**Available records:**
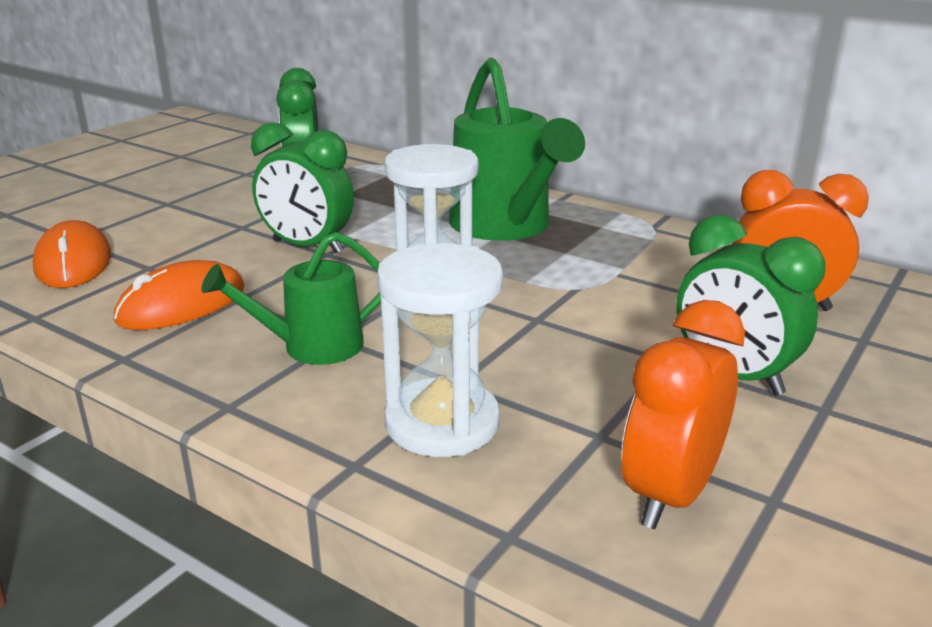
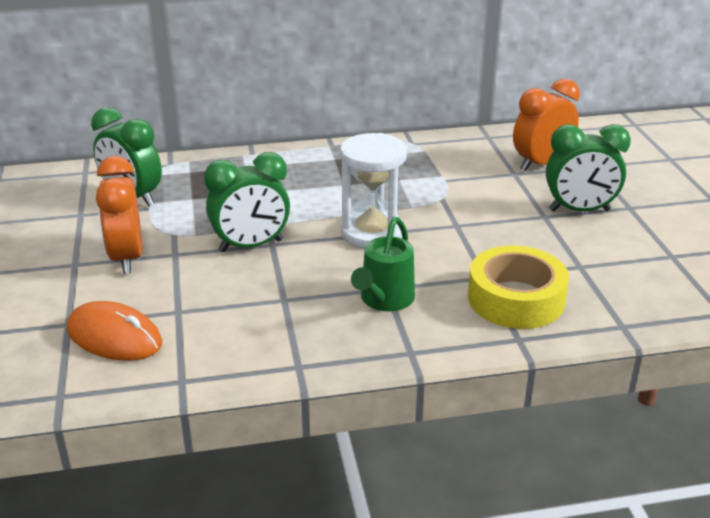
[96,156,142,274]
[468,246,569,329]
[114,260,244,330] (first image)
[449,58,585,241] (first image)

==

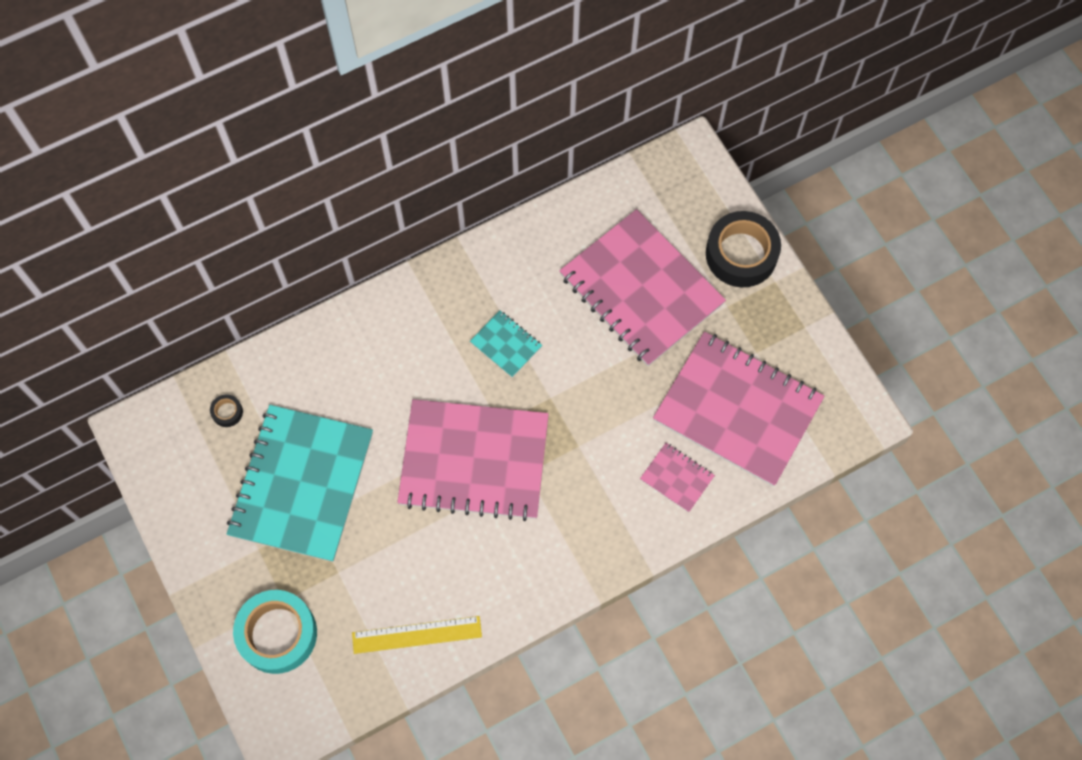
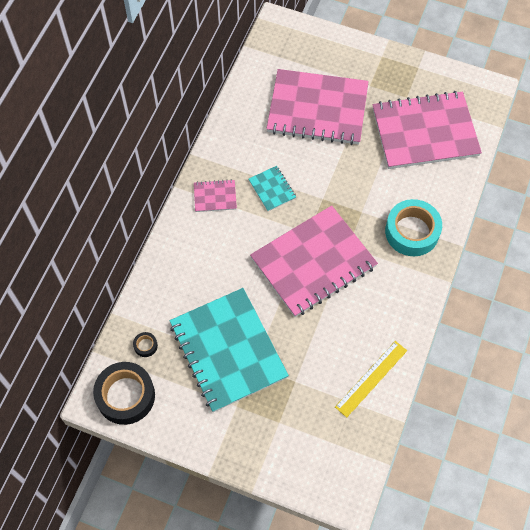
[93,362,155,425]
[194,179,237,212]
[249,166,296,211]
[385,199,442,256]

**What is being asked:**
Please copy the lines in the records above between the one holding "[96,156,142,274]" and the one holding "[449,58,585,241] (first image)", inclusive, exactly and with no other line.

**Result below:**
[96,156,142,274]
[468,246,569,329]
[114,260,244,330] (first image)
[449,58,585,241] (first image)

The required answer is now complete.